**What to produce:**
List each line of the items below that contains the string "kern", treating uppercase and lowercase letters as different.

**Extracted information:**
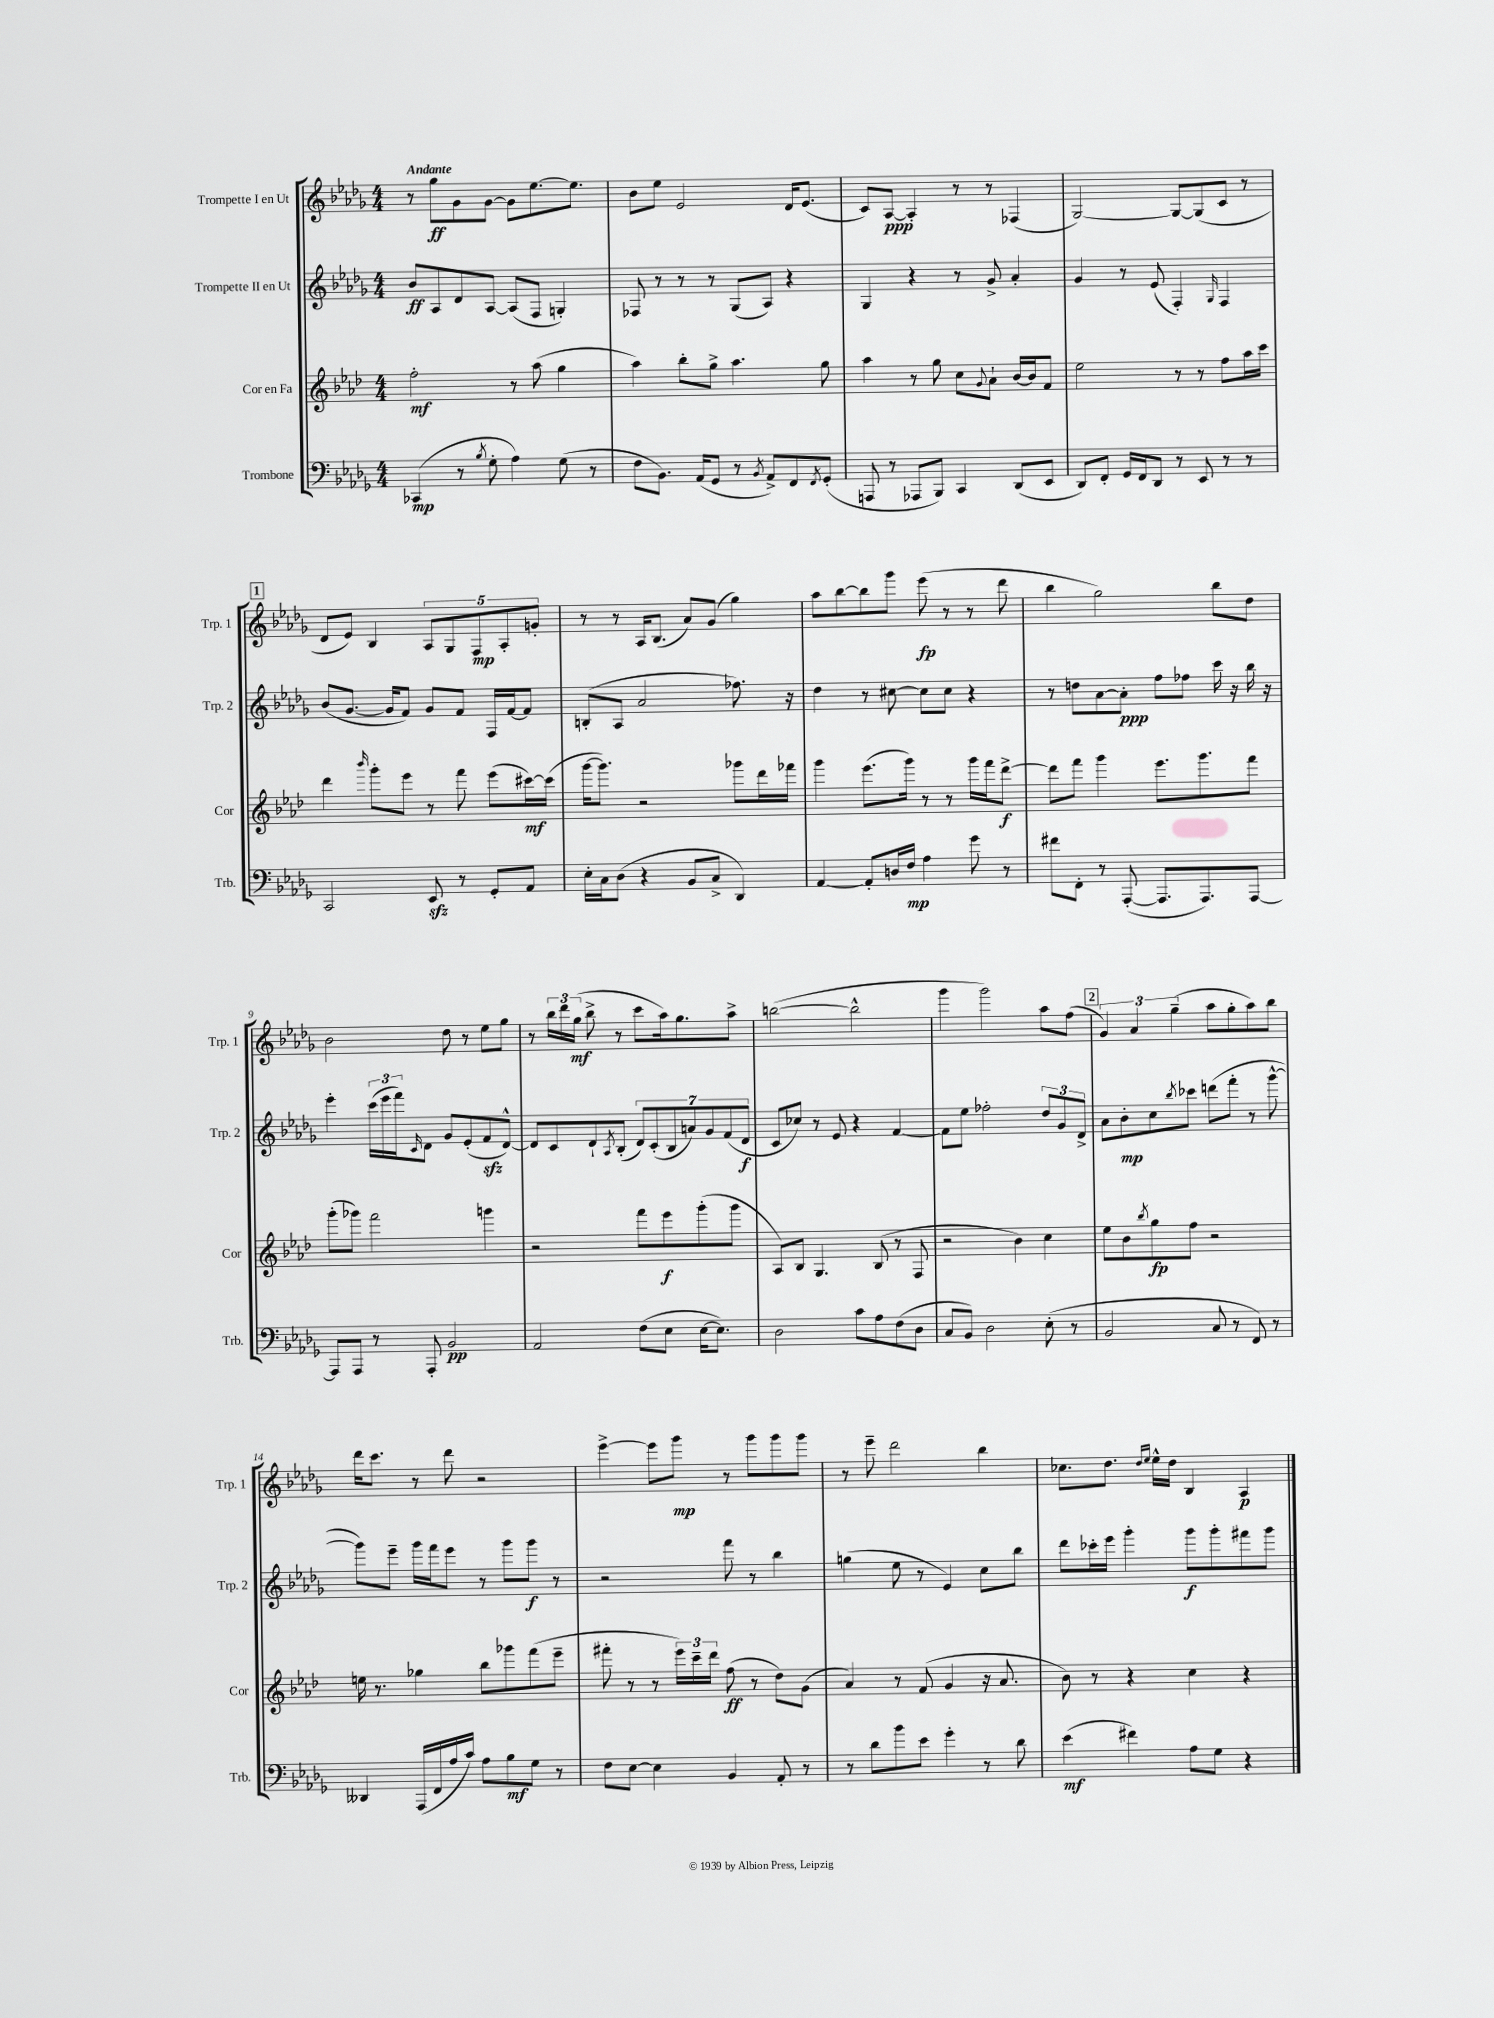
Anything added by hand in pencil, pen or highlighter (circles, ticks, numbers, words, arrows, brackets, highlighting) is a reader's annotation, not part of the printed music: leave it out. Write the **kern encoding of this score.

**kern	**kern	**kern	**kern
*staff4	*staff3	*staff2	*staff1
*clefF4	*clefG2	*clefG2	*clefG2
*k[b-e-a-d-g-]	*k[b-e-a-d-]	*k[b-e-a-d-g-]	*k[b-e-a-d-g-]
*M4/4	*M4/4	*M4/4	*M4/4
(4CC-	2ff'	8b-	8r
.	.	8A-	8gg-
8r	.	8d-	8g-
8qB-	.	.	.
8G-'	.	[8A-	[8g-
4A-)	8r	(8A-]	8g-]
.	(8aa-	8F	[8.ee-
(8G-	4gg	4G')	.
.	.	.	8.ee-]
8r	.	.	.
=	=	=	=
8F	4aa-)	8F-	8b-
8.BB-)	.	8r	8ee-
.	8bb-'	8r	2e-
(16AA-	.	.	.
8GG-	8gg^	8r	.
8r	4.aa-	(8G-	.
8qBB-	.	.	.
8AA-^)	.	8A-)	.
8FF	.	4r	16d-
.	.	.	(8.e-
8qFF	.	.	.
(8GG-'	8gg	.	.
=	=	=	=
8AAA	4aa-	4G-	8c)
8r	.	.	[8A-
8AAA-	8r	4r	4A-']
8BBB-)	8gg	.	.
4CC	8cc	8r	8r
.	8qqg	.	.
.	8a-`	8g-^	8r
(8DD-	[16b-	4a-'	(4F-
.	16b-]	.	.
8EE-	8f	.	.
=	=	=	=
8DD-)	2ee-	4g-	[2G-)
8FF'	.	.	.
16GG-	.	8r	.
16FF	.	.	.
8DD-	.	(8e-	.
8r	8r	4F')	8G-_
8EE-	8r	.	(8G-]
.	.	16qqG-	.
8r	8ff	4F	8c
8r	16aa-	.	8r
.	16ccc	.	.
=	=	=	=
2CC	4ddd-	(8b-	8d-
.	.	[8.g-	8e-)
.	16qqbbb-	.	.
.	8ggg'	.	4B-
.	.	16g-]	.
.	8eee-	8f)	.
8EE-	8r	8g-	10A-
.	.	.	10G-
8r	8fff	8f	.
.	.	.	10F
8GG-'	(8eee-	16F	.
.	.	.	10A-'
.	.	[16f	.
8AA-	[16ccc#)	8f]	.
.	.	.	10g'
.	(16ccc#]	.	.
=	=	=	=
16E-'	[16ggg	(8B'	8r
16C	8.ggg])	.	.
(8D-	.	8A-	8r
4r	2r	2a-	16A-
.	.	.	(8.B-
8BB-	.	.	8a-)
8C^	.	.	(8g-
4DD-)	8ggg-	8.ff-)	4gg-)
.	16ddd-	.	.
.	16fff-	16r	.
=	=	=	=
[4AA-	4ggg	4dd-	8aa-
.	.	.	[8bb-
8AA-']	(8.eee-	8r	8bb-]
16D	.	[8cc#	8ggg-
16F	16ggg)	.	.
4A-	8r	8cc#]	(8eee-
.	8r	8cc#	8r
8g-	16ggg	4r	8r
.	16fff	.	.
8r	[8ddd-^	.	8ddd-
=	=	=	=
8f#	8ddd-]	8r	4bb-
8FF'	8fff	8dd	.
8r	4ggg	[8a-	2gg-)
([8AAA-'	.	8a-']	.
8.AAA-]	8.eee-	8ff	.
.	.	8ff-	.
8.AAA-)	8.ggg	.	.
.	.	16ccc	8bb-
.	.	16r	.
[8AAA-	8fff	16bb-	8dd-
.	.	16r	.
=	=	=	=
8AAA-]	(8ggg'	4eee-'	2b-
8AAA-	8ggg-)	.	.
8r	2fff	(24ccc	.
.	.	24eee-	.
.	.	24fff)	.
.	.	16qqc	.
8AAA-'	.	8d-	.
2BB-	.	8g-	8dd-
.	.	(8e-'	8r
.	4ggg	8f	8ee-
.	.	[8d-^^)	8gg-
=	=	=	=
2AA-	2r	8d-]	8r
.	.	8c	24bb-
.	.	.	24ddd-
.	.	.	(24gg-
.	.	8d-`	8bb-^
.	.	8qA-	.
.	.	(8B-'	8r
(8F	8fff	14d-)	8ccc
.	.	(14c'	.
8E-	8eee-	.	16aa-)
.	.	14B-	.
.	.	.	8.gg-
.	.	14a)	.
[16E-	(8ggg'	.	.
.	.	14g-	.
8.E-])	.	.	.
.	.	(14f	.
.	8ggg	.	8aa-^
.	.	14d-	.
=	=	=	=
2D-	8A-)	8c	([2bb
.	8B-	8cc-)	.
.	4.G	8r	.
.	.	8e-	.
8c	.	4r	2bb^^]
8A-	(8B-	.	.
(8F	8r	[4f	.
8D-	8F	.	.
=	=	=	=
8C	2r	8f]	4ggg-
8BB-)	.	8ee-	.
2D-	.	2ff-'	2ggg-)
.	4b-)	.	.
(8E-'	4cc	12dd-	8aa-
.	.	12g-	.
8r	.	.	(8ff
.	.	12d-^	.
=	=	=	=
2BB-	8ee-	8a-	6g-)
.	8b-	8b-'	.
.	.	.	6a-
.	8qbb-	.	.
.	8gg	8cc	.
.	.	.	(6gg-~
.	.	8qbb-	.
.	8ff	8ccc-	.
8C	2r	(8ddd	8aa-
8r	.	8fff'	8gg-'
8FF)	.	8r	8aa-)
8r	.	[8ggg-^^	8bb-
=	=	=	=
4DD--	16ee	8ggg-])	16ddd-
.	8.r	.	8.ccc
.	.	8eee-~	.
(16AAA-	4gg-	16ggg-	8r
16FF	.	16fff	.
16A-	.	8eee-	8ddd-
16c)	.	.	.
8A-	8bb-	8r	2r
8B-	8ggg-	8ggg-	.
8G-	(8fff	8ggg-	.
8r	8eee-~	8r	.
=	=	=	=
8F	8fff#'	2r	[4eee-^
[8E-	8r	.	.
4E-]	8r	.	8eee-]
.	24eee-)	.	8ggg-
.	24ccc~	.	.
.	24ddd-	.	.
4BB-	(8ff	8fff	8r
.	8r	8r	8ggg-
8AA-'	8dd-)	4bb-	8ggg-
8r	(8g	.	8ggg-
=	=	=	=
8r	4a-)	(4gg	8r
8d-	.	.	8eee-~
8b-	8r	8ee-	2ddd-
8e-	(8f	8r	.
4g-'	4g	4e-)	.
8r	16r	8cc	4bb-
.	8.a-	.	.
8d-	.	8bb-	.
=	=	=	=
(4e-	8b-)	8ddd-	8.cc-
.	8r	16ccc-'	.
.	.	16eee-	8.dd-
4f#)	4r	4ggg-'	.
.	.	.	16qqdd-
.	.	.	16qqee-
.	.	.	16ee-^^
.	.	.	16dd-
8A-	4cc	8ggg-	4B-
8G-	.	8ggg-'	.
4r	4r	8fff#	4A-
.	.	8ggg-	.
==	==	==	==
*-	*-	*-	*-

**Expected output:**
Anything added by hand in pencil, pen or highlighter (circles, ticks, numbers, words, arrows, brackets, highlighting) is a reader's annotation, not part of the printed music: leave it out. Write the **kern encoding of this score.
**kern	**kern	**kern	**kern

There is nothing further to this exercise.